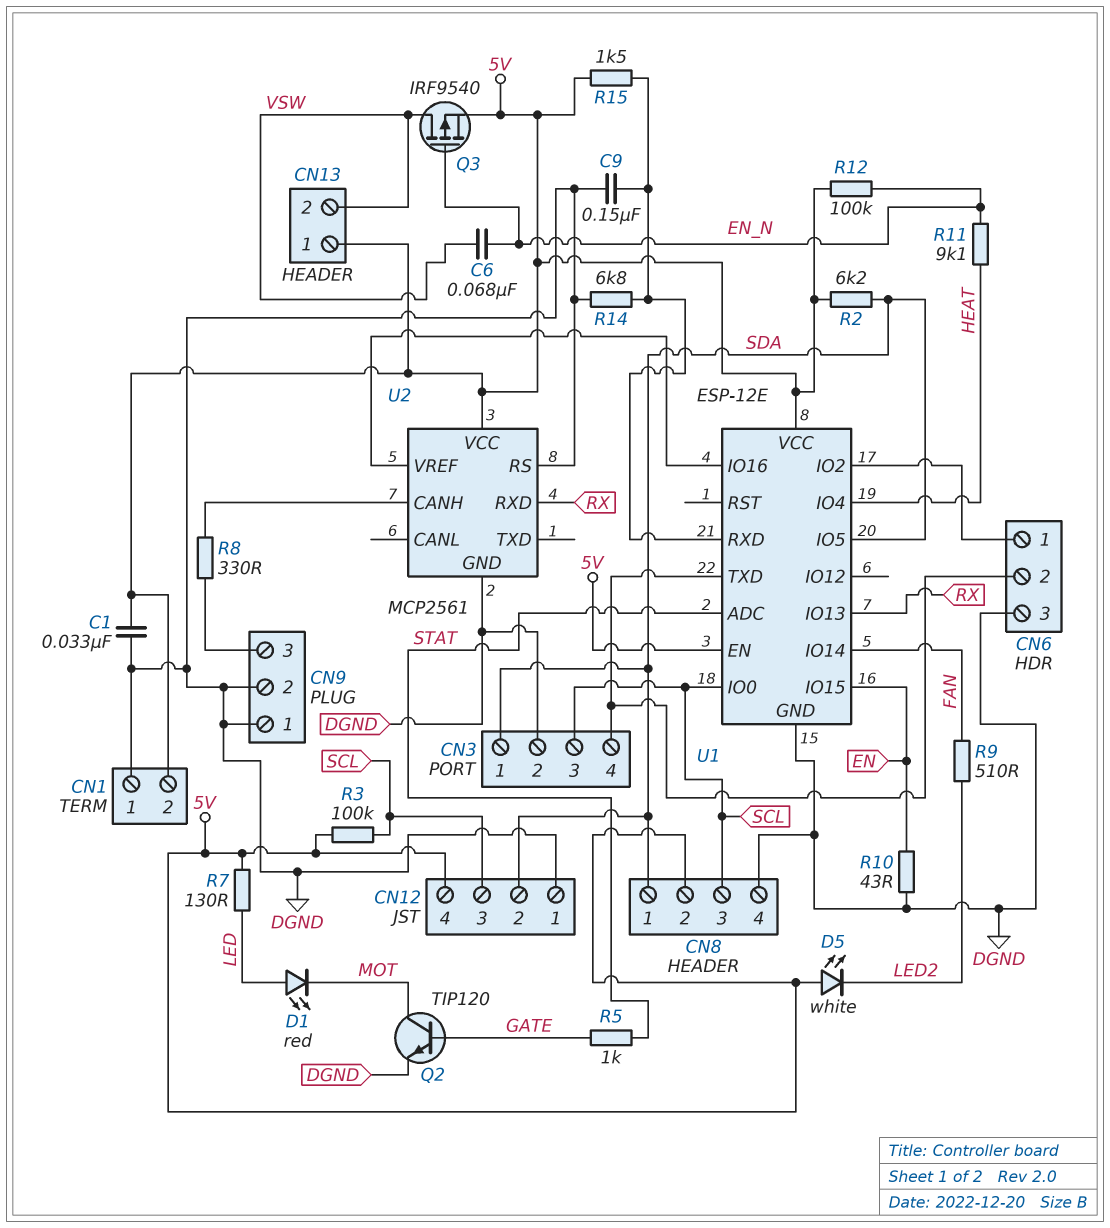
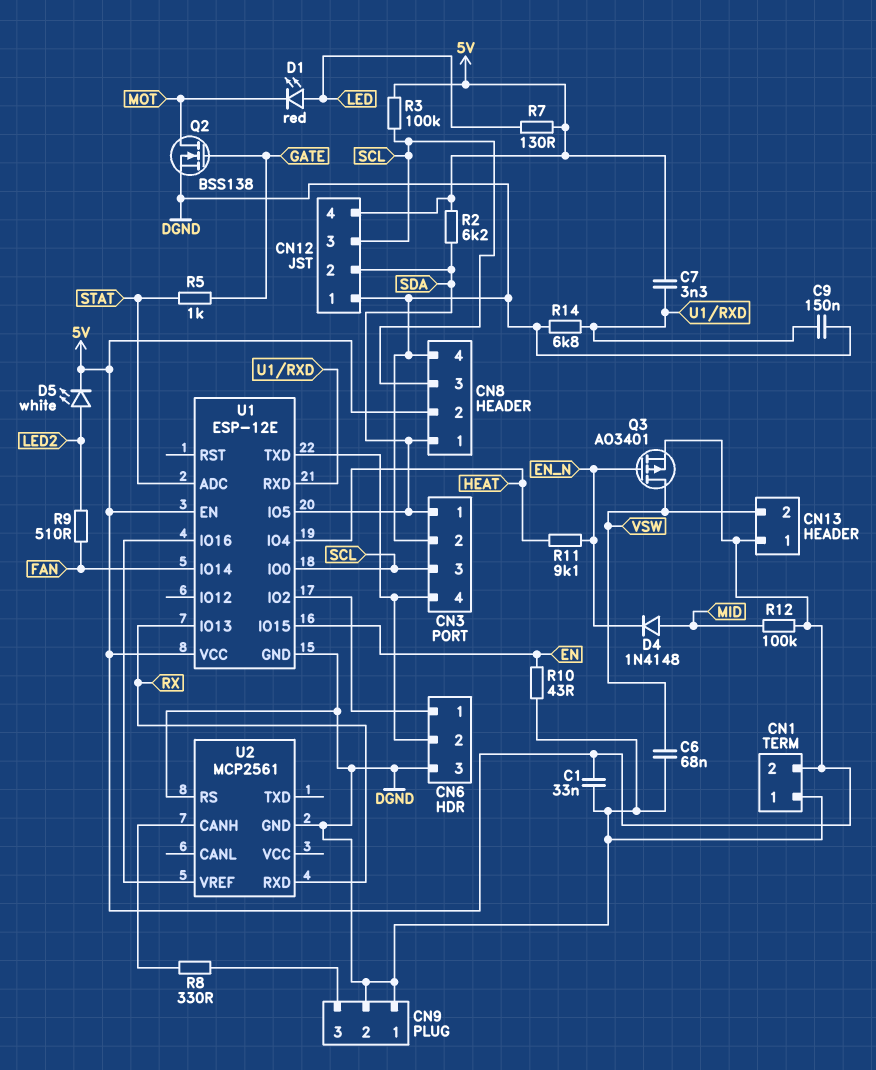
C6: 68nF (EN_N, VSW) -> 68nF (DGND, VSW)
C7: none -> 3.3nF (5V, U1/RXD)
D4: none -> diode 1N4148 (A MID, K EN_N)
D5: LED white (A 5V, K LED2) -> LED white (A LED2, K 5V)
Q2: NPN TIP120 (B GATE, C MOT, E DGND) -> NMOS BSS138 (G GATE, D MOT, S DGND)
Q3: PMOS IRF9540 (G EN_N, D VSW, S 5V) -> PMOS AO3401 (G EN_N, D VSW, S 5V)
R12: 100k (5V, EN_N) -> 100k (5V, MID)
R15: 1.5k (5V, U1/RXD) -> none
U2 pin VCC: 5V -> none

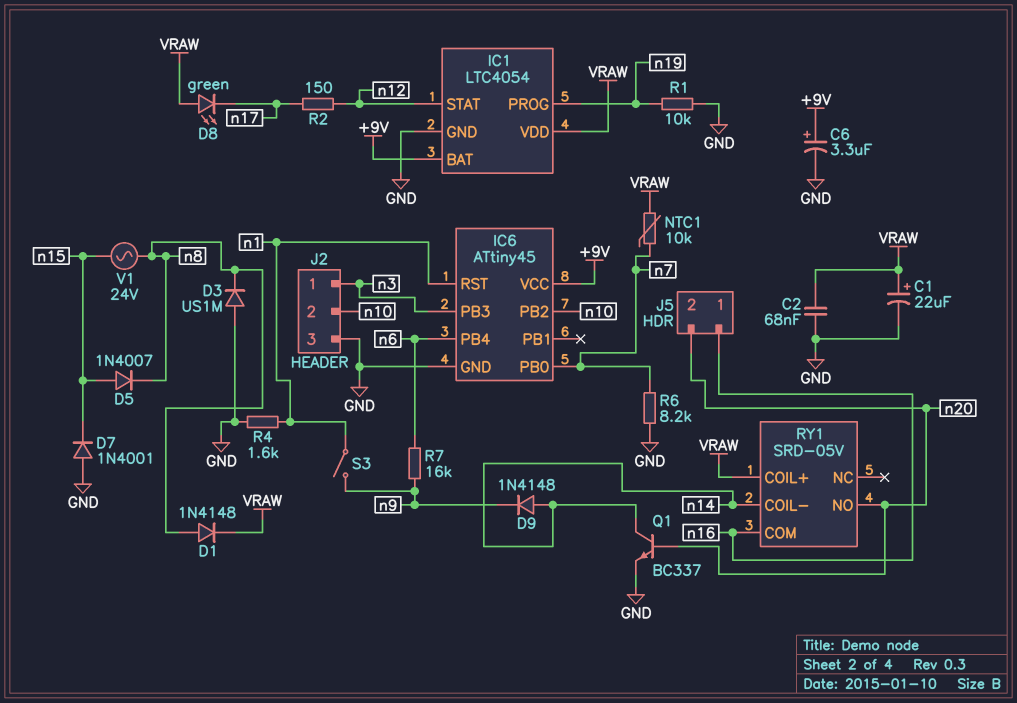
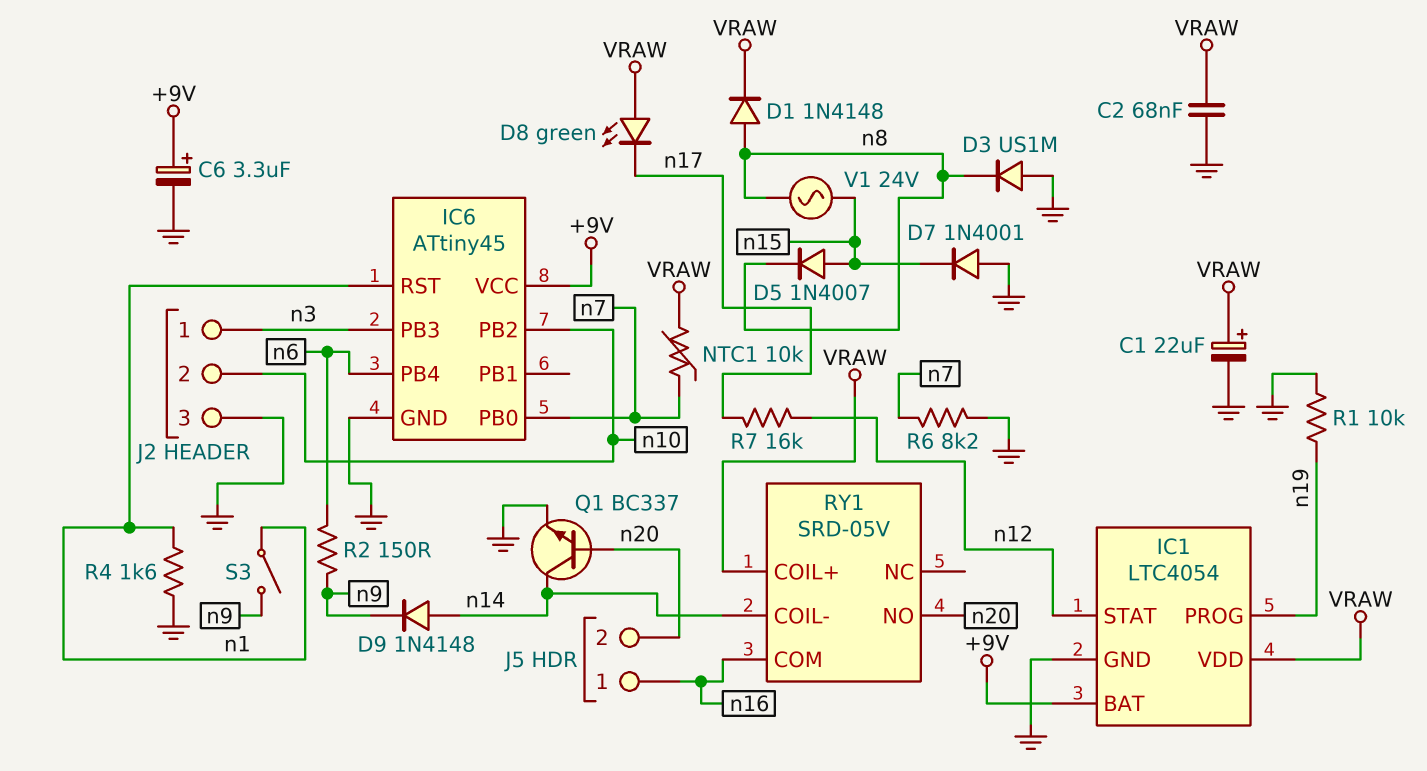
R2: 150 (n12, n17) -> 150 (n6, n9)
R7: 16k (n6, n9) -> 16k (n12, n17)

● What you should do: Take the line that contains "R15: 1.5k (5V, U1/RXD) -> none" and all lines after it to the end of the material above, and copy them verbatim without any images.

● Task solution:
R15: 1.5k (5V, U1/RXD) -> none
U2 pin VCC: 5V -> none

R2: 150 (n12, n17) -> 150 (n6, n9)
R7: 16k (n6, n9) -> 16k (n12, n17)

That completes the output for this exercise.